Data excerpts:
★ ★ ★ ★ ★

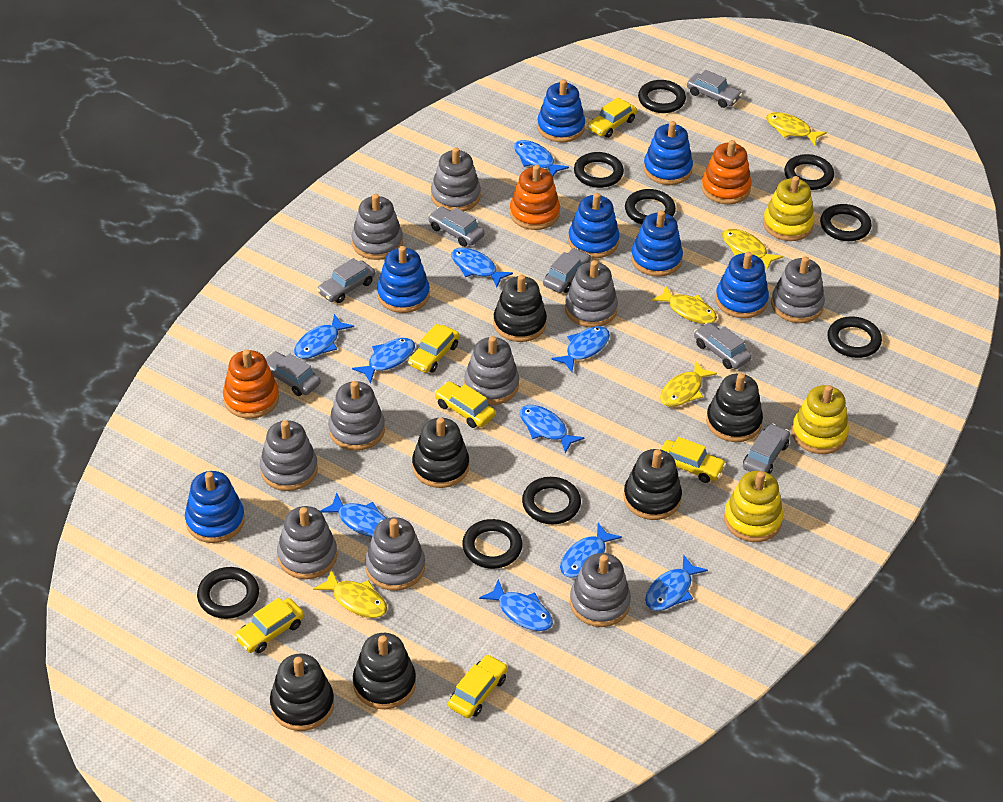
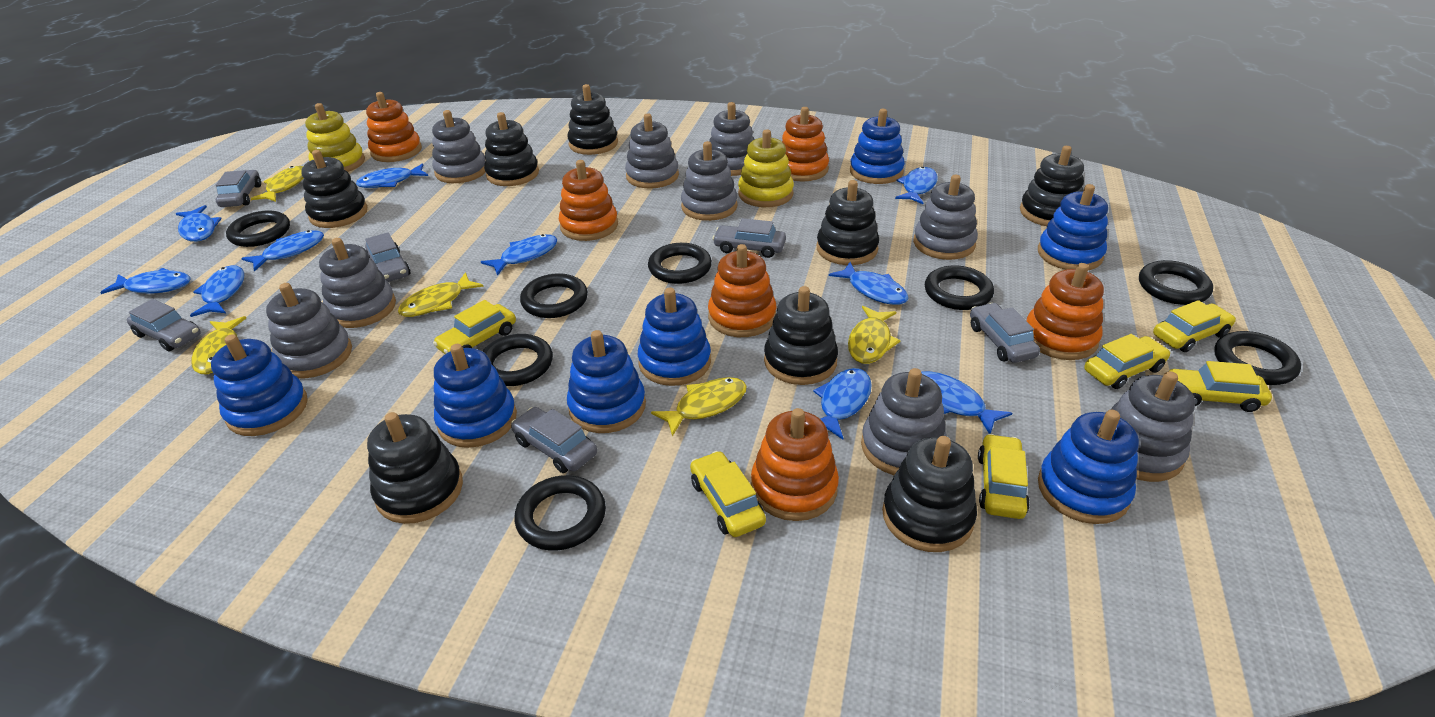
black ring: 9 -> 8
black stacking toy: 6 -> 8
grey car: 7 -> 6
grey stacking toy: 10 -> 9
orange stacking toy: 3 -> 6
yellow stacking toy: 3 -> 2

★ ★ ★ ★ ★

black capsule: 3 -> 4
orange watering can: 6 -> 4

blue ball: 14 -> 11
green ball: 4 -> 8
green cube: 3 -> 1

★ ★ ★ ★ ★

**WHAT IS BEING ASKED**
What are the lines, exactly as written above, from the line with "black stacking toy: 6 -> 8" to the line with "yellow stacking toy: 3 -> 2", both included? Output only those.

**ANSWER TO THE PROBLEM**
black stacking toy: 6 -> 8
grey car: 7 -> 6
grey stacking toy: 10 -> 9
orange stacking toy: 3 -> 6
yellow stacking toy: 3 -> 2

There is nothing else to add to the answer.